[Dataset excerpts]

+===+

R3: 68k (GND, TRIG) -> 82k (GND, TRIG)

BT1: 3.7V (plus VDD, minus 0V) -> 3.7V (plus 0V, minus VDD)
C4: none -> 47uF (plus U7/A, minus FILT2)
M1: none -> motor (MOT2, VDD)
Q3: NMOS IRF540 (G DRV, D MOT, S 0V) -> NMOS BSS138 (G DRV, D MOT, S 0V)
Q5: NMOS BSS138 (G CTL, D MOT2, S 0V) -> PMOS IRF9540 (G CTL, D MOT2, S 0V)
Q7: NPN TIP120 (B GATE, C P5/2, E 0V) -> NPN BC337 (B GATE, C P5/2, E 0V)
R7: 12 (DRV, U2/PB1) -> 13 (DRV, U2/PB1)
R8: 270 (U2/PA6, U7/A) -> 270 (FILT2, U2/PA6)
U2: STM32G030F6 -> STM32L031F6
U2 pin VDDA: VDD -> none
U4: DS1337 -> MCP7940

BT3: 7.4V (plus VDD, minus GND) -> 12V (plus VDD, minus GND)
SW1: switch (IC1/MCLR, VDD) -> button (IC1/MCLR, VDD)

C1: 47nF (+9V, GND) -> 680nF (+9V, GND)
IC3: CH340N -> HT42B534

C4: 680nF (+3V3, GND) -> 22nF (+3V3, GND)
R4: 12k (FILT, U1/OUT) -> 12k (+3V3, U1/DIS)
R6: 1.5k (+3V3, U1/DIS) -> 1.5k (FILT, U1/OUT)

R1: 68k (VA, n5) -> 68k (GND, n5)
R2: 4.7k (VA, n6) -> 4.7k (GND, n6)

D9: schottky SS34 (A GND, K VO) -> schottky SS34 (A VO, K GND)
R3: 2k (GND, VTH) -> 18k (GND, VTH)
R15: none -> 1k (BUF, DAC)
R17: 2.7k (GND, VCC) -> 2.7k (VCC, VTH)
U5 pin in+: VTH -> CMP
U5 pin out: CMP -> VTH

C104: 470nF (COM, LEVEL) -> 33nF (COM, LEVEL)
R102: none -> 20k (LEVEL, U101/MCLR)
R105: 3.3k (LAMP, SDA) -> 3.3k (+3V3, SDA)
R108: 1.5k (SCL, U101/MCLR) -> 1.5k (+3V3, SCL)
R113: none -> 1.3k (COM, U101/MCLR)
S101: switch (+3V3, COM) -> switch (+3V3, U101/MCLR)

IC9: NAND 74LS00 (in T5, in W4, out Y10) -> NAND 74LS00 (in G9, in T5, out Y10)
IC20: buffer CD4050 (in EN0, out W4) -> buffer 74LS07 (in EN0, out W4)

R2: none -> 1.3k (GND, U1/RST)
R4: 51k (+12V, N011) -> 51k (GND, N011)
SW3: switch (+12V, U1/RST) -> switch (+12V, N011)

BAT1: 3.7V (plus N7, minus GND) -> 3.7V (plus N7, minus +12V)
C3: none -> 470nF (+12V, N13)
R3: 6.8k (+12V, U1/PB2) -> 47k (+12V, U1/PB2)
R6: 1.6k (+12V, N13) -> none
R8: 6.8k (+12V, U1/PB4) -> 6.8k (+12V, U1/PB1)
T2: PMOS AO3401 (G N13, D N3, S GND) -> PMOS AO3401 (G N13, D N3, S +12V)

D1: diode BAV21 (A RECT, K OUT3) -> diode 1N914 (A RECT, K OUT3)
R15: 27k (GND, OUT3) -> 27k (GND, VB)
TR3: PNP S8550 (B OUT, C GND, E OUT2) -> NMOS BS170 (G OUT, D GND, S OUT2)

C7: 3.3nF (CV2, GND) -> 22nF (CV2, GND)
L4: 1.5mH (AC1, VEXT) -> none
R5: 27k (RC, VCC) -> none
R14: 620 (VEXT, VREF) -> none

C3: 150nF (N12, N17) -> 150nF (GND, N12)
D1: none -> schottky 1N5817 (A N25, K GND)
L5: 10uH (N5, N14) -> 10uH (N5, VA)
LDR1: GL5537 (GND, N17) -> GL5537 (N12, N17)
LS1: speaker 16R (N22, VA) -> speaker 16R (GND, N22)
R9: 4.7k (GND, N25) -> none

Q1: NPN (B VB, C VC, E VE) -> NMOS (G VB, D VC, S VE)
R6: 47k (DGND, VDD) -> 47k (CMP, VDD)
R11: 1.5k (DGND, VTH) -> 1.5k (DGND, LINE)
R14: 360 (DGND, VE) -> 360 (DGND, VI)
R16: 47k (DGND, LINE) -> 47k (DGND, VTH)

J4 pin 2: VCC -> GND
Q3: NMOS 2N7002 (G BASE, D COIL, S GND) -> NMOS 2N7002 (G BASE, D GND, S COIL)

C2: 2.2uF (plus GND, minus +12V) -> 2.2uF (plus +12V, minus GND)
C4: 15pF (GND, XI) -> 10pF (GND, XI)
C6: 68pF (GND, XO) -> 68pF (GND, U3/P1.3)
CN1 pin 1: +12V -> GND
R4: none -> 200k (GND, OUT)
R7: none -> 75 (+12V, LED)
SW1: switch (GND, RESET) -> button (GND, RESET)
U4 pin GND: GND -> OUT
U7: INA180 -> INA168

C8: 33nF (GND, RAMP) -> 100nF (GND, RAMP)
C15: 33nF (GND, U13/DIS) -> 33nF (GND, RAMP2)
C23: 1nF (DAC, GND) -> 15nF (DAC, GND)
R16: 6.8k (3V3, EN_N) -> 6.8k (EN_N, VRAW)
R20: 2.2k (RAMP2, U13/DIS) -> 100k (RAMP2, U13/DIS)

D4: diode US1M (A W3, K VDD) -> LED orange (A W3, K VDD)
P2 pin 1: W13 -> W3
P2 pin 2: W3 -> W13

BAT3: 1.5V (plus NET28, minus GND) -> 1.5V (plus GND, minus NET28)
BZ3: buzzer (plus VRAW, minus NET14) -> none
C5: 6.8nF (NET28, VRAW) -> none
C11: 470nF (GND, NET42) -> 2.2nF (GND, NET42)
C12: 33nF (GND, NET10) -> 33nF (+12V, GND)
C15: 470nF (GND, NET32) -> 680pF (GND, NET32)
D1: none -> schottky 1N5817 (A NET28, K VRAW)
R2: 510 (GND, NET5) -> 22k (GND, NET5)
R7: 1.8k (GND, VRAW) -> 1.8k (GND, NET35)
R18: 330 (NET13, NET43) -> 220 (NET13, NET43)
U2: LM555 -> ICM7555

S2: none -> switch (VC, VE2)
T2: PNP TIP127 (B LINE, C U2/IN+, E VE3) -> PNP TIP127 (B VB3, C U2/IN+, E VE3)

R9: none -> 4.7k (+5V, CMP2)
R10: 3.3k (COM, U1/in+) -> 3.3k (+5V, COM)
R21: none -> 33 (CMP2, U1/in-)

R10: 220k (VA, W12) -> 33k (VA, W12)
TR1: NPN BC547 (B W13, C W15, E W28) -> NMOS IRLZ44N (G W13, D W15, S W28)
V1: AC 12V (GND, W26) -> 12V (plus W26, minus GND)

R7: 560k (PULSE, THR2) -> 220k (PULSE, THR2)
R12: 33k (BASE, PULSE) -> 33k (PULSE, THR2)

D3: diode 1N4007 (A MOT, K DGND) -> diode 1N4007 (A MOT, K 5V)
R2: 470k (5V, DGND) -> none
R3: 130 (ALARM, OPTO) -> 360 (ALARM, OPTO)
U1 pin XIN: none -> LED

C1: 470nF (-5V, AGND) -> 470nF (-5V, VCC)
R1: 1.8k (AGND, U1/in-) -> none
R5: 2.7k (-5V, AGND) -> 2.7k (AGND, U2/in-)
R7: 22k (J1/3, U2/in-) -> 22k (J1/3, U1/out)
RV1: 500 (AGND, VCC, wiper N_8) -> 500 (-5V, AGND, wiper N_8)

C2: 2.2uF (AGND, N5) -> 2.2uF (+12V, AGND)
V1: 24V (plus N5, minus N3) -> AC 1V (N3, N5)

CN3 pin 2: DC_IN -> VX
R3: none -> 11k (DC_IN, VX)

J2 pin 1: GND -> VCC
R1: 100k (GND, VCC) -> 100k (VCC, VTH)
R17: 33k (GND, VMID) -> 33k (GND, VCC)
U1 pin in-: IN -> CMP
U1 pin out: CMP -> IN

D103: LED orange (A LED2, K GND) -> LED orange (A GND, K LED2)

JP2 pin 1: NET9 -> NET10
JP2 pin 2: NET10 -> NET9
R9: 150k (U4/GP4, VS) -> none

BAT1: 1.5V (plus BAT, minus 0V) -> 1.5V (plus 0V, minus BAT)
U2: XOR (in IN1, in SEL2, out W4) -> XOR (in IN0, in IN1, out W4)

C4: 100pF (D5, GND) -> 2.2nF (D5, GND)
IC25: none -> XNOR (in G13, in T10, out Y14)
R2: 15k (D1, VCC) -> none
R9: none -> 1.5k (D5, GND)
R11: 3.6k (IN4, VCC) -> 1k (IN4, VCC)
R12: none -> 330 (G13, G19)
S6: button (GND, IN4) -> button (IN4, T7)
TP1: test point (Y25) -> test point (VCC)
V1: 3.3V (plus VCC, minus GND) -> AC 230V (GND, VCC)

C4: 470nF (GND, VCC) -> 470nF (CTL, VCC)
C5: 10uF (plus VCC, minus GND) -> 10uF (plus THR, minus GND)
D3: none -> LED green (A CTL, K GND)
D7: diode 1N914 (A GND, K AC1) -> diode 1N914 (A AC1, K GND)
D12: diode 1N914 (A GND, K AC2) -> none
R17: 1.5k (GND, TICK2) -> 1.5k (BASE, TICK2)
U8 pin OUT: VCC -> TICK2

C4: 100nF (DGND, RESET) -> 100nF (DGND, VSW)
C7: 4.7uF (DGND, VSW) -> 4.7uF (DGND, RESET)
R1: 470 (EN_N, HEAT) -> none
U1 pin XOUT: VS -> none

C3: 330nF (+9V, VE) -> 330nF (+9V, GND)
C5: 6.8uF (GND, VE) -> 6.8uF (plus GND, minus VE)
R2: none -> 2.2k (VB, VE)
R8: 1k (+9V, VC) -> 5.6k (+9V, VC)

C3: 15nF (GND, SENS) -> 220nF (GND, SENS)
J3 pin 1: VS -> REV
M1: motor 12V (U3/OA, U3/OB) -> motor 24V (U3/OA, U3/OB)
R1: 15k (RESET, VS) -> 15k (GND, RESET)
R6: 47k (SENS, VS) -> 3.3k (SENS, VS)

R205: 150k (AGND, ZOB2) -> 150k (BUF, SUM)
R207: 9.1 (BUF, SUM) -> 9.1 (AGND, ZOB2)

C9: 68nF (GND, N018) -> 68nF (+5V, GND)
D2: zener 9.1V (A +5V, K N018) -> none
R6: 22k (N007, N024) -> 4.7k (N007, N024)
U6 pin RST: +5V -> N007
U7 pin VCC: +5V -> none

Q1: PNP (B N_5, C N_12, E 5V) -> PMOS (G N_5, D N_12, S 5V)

+===+

- **What needs to be done**: Starting at the first line of the entries above, please extract each line up to and including the line with "BT3: 7.4V (plus", unchanged, and add nothing.

- **Answer box**:
R3: 68k (GND, TRIG) -> 82k (GND, TRIG)

BT1: 3.7V (plus VDD, minus 0V) -> 3.7V (plus 0V, minus VDD)
C4: none -> 47uF (plus U7/A, minus FILT2)
M1: none -> motor (MOT2, VDD)
Q3: NMOS IRF540 (G DRV, D MOT, S 0V) -> NMOS BSS138 (G DRV, D MOT, S 0V)
Q5: NMOS BSS138 (G CTL, D MOT2, S 0V) -> PMOS IRF9540 (G CTL, D MOT2, S 0V)
Q7: NPN TIP120 (B GATE, C P5/2, E 0V) -> NPN BC337 (B GATE, C P5/2, E 0V)
R7: 12 (DRV, U2/PB1) -> 13 (DRV, U2/PB1)
R8: 270 (U2/PA6, U7/A) -> 270 (FILT2, U2/PA6)
U2: STM32G030F6 -> STM32L031F6
U2 pin VDDA: VDD -> none
U4: DS1337 -> MCP7940

BT3: 7.4V (plus VDD, minus GND) -> 12V (plus VDD, minus GND)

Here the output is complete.